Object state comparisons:

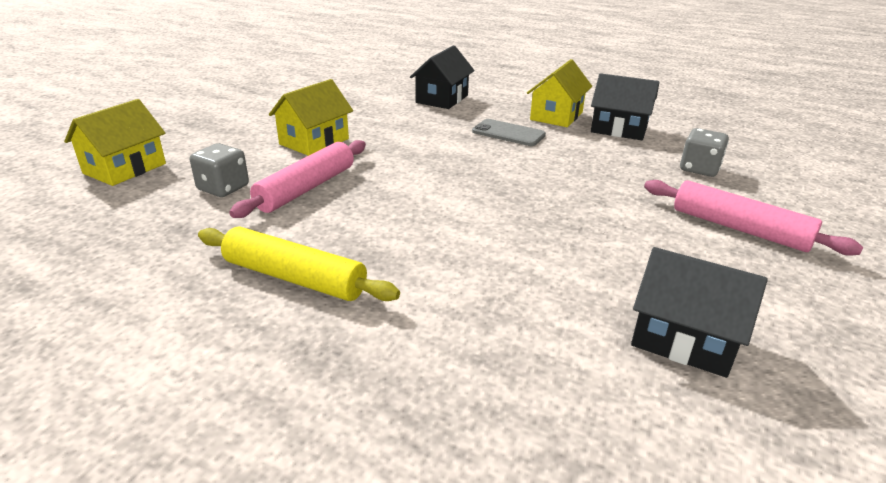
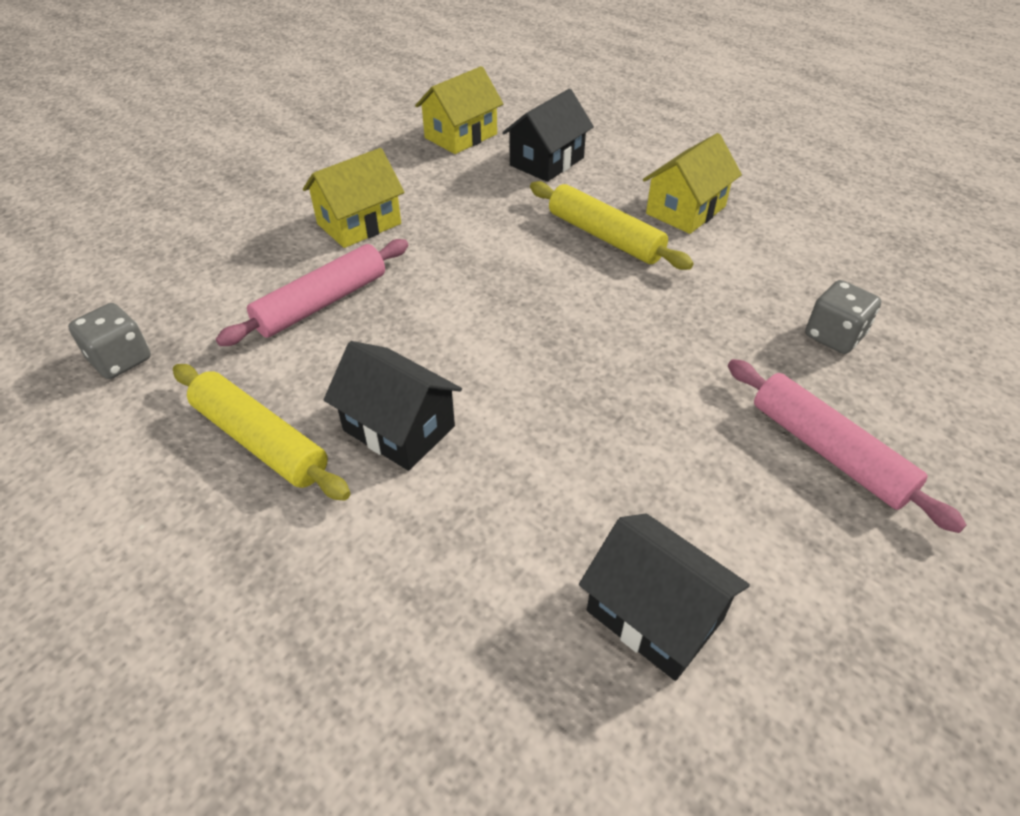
camera: 15 degrees right, 15 degrees up
(125, 168) = (139, 244): yellow house -> yellow house (460, 136)
(223, 188) = (232, 290): grey dice -> grey dice (120, 360)
(508, 133) = (605, 236): grey phone -> yellow rolling pin
(619, 129) = (760, 245): black house -> black house (399, 428)

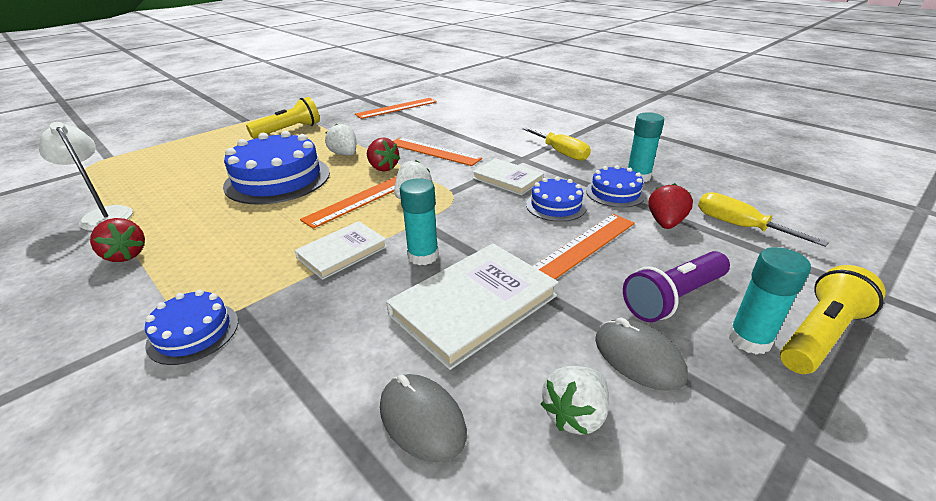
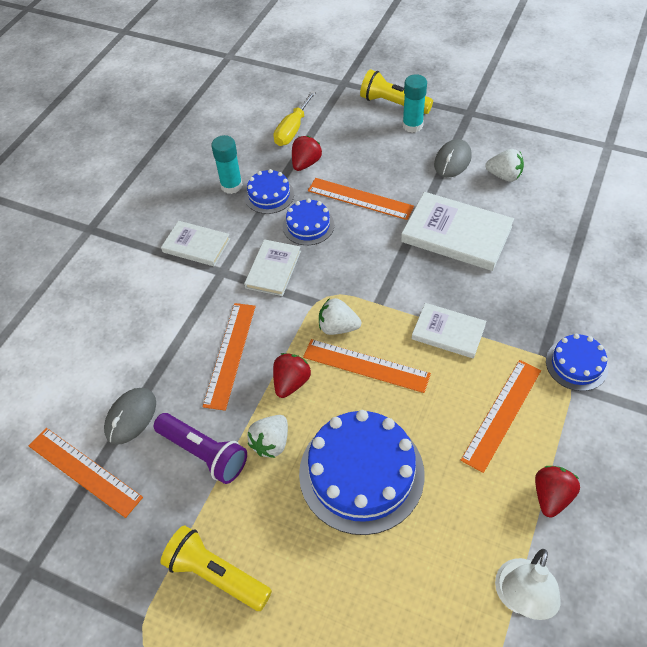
camera: 110 degrees left, 20 degrees up
(224, 255) = (501, 414): none -> orange ruler
(422, 419) = (546, 225): grey mouse -> grey mouse (131, 417)
(423, 256) = (423, 280): turquoise glue stick -> none
(561, 153) = (196, 245): yellow screwdriver -> white book
(665, 223) = (306, 163): red strawberry -> red strawberry turned 120 degrees clockwise
(673, 298) = (394, 153): purple flashlight -> purple flashlight (204, 453)

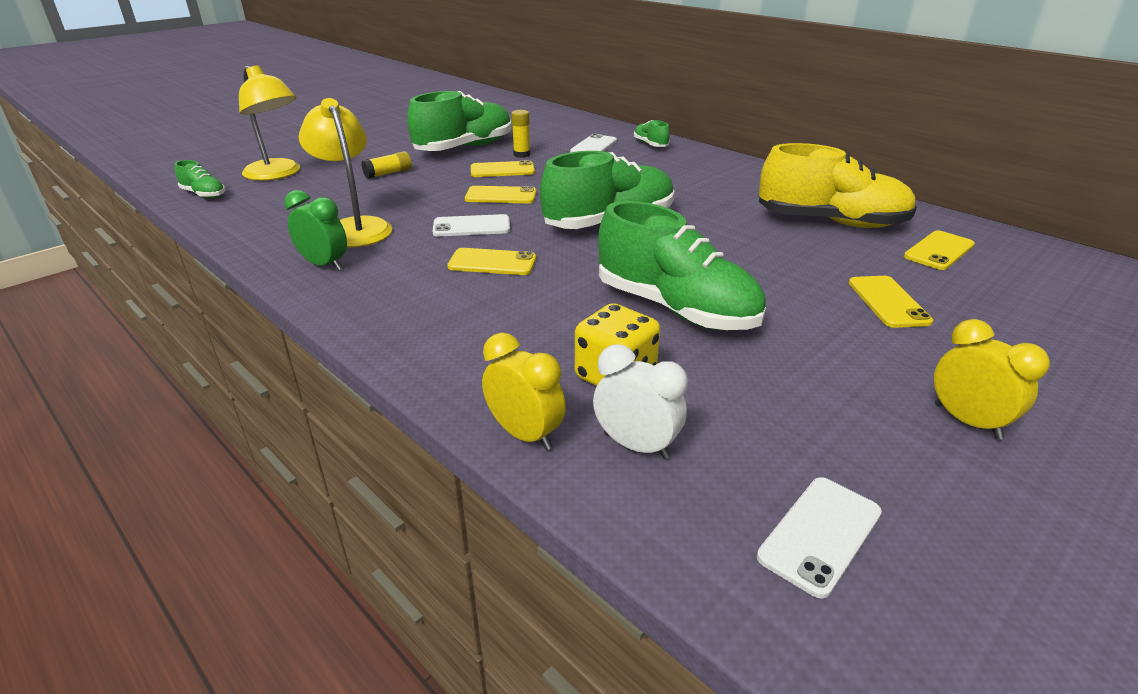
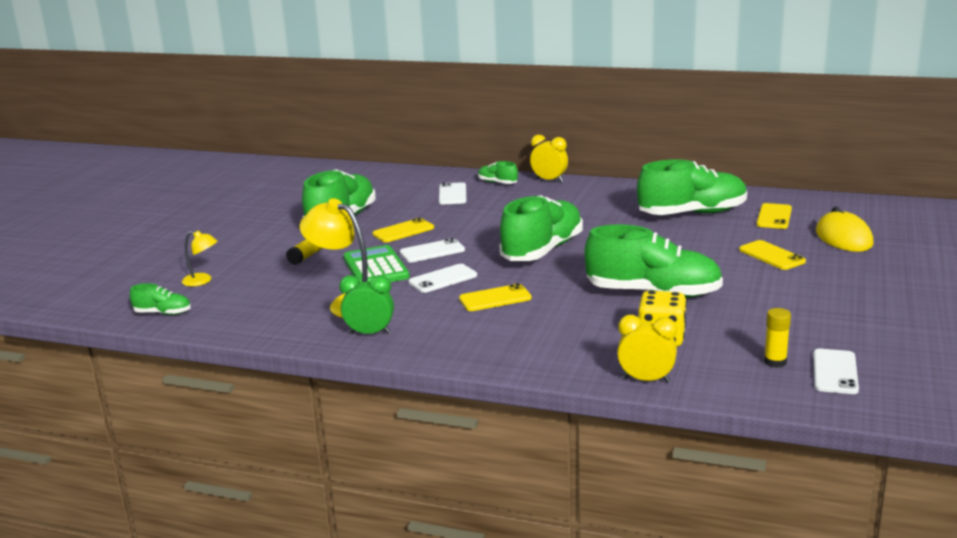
camera: 25 degrees left, 10 degrees down
(277, 174) = (202, 281): yellow lamp -> yellow lamp, size x0.53
(428, 199) = (376, 268): none -> green calculator
(501, 196) = (432, 251): yellow phone -> white phone
(521, 155) = (401, 215): yellow glue stick -> yellow glue stick (775, 362)
(636, 445) = (711, 366): white clock -> none
(831, 222) = (692, 214): yellow shoe -> green shoe
(967, 421) = (861, 305): yellow clock -> yellow clock (549, 180)
(1021, 304) = (843, 238): none -> yellow mouse

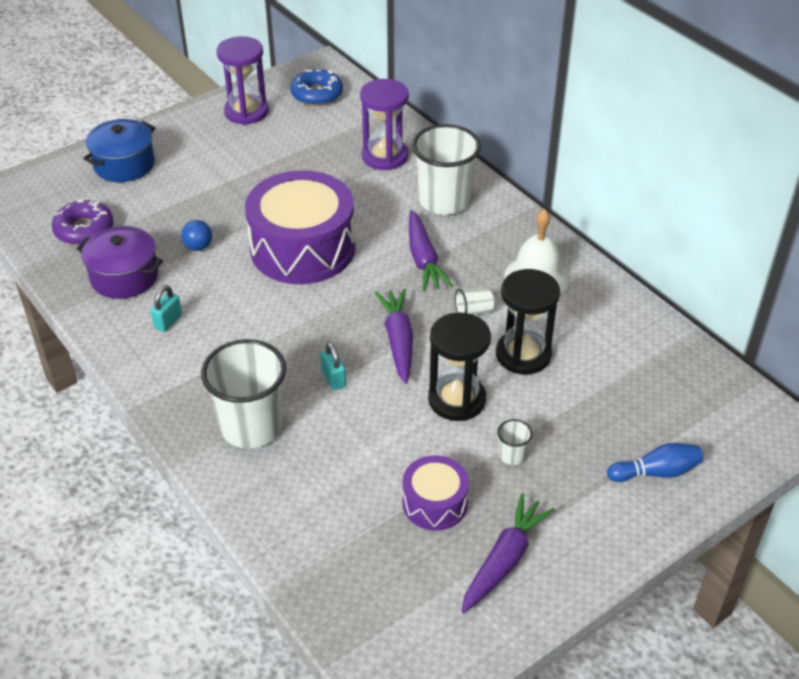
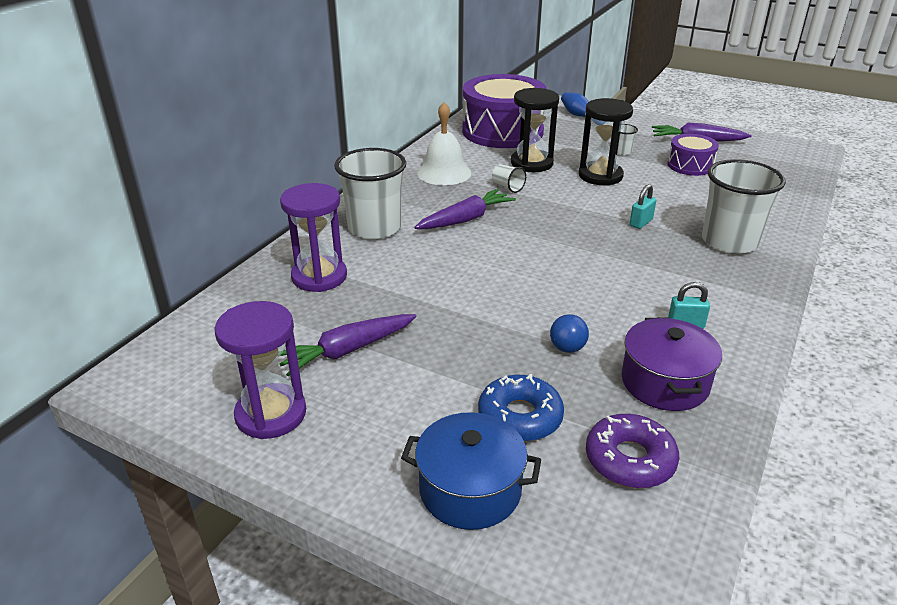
camera: 115 degrees left, 10 degrees down
(302, 248) = (508, 282): purple drum -> purple drum (502, 131)
(317, 94) = (201, 363): blue donut -> blue donut (520, 417)
(398, 340) = (571, 208): purple carrot -> purple carrot (347, 351)

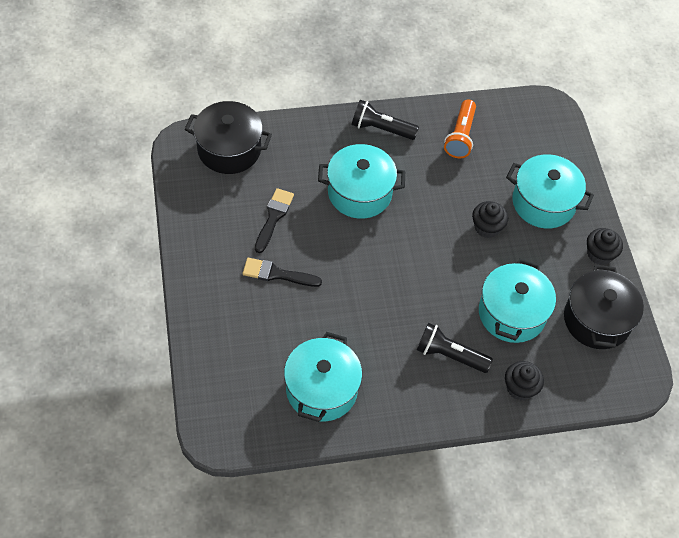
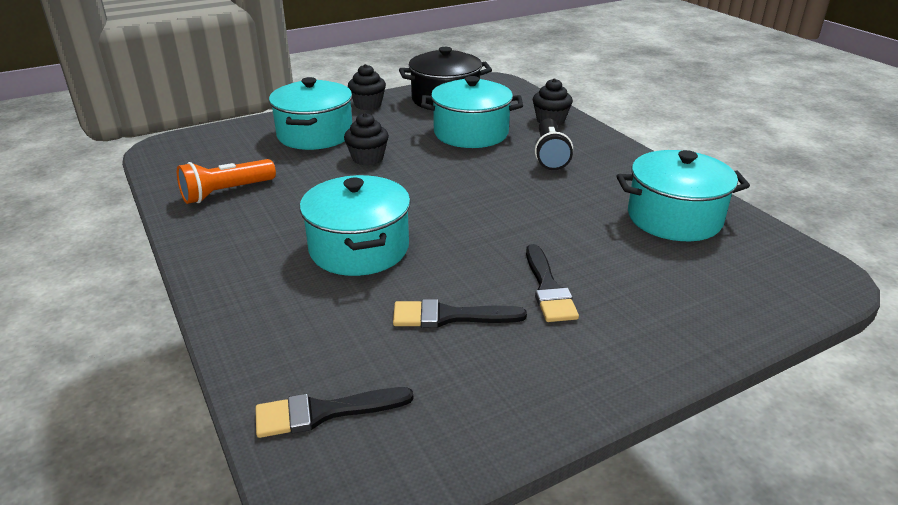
camera: 105 degrees left, 25 degrees down
(229, 149) = (324, 412): black pot -> black brush
(381, 129) = (227, 253): black flashlight -> none
(460, 136) = (226, 192): orange flashlight -> orange flashlight turned 150 degrees clockwise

Task brief: The records above should be returned exactly; no image belongs in the copy.

Reply to the task:
camera: 15 degrees right, 15 degrees up
(125, 168) = (139, 244): yellow house -> yellow house (460, 136)
(223, 188) = (232, 290): grey dice -> grey dice (120, 360)
(508, 133) = (605, 236): grey phone -> yellow rolling pin
(619, 129) = (760, 245): black house -> black house (399, 428)

camera: 110 degrees left, 20 degrees up
(224, 255) = (501, 414): none -> orange ruler
(422, 419) = (546, 225): grey mouse -> grey mouse (131, 417)
(423, 256) = (423, 280): turquoise glue stick -> none
(561, 153) = (196, 245): yellow screwdriver -> white book
(665, 223) = (306, 163): red strawberry -> red strawberry turned 120 degrees clockwise
(673, 298) = (394, 153): purple flashlight -> purple flashlight (204, 453)

camera: 25 degrees left, 10 degrees down
(277, 174) = (202, 281): yellow lamp -> yellow lamp, size x0.53
(428, 199) = (376, 268): none -> green calculator
(501, 196) = (432, 251): yellow phone -> white phone
(521, 155) = (401, 215): yellow glue stick -> yellow glue stick (775, 362)
(636, 445) = (711, 366): white clock -> none
(831, 222) = (692, 214): yellow shoe -> green shoe
(967, 421) = (861, 305): yellow clock -> yellow clock (549, 180)
(1021, 304) = (843, 238): none -> yellow mouse

camera: 115 degrees left, 10 degrees down
(302, 248) = (508, 282): purple drum -> purple drum (502, 131)
(317, 94) = (201, 363): blue donut -> blue donut (520, 417)
(398, 340) = (571, 208): purple carrot -> purple carrot (347, 351)

camera: 105 degrees left, 25 degrees down
(229, 149) = (324, 412): black pot -> black brush
(381, 129) = (227, 253): black flashlight -> none
(460, 136) = (226, 192): orange flashlight -> orange flashlight turned 150 degrees clockwise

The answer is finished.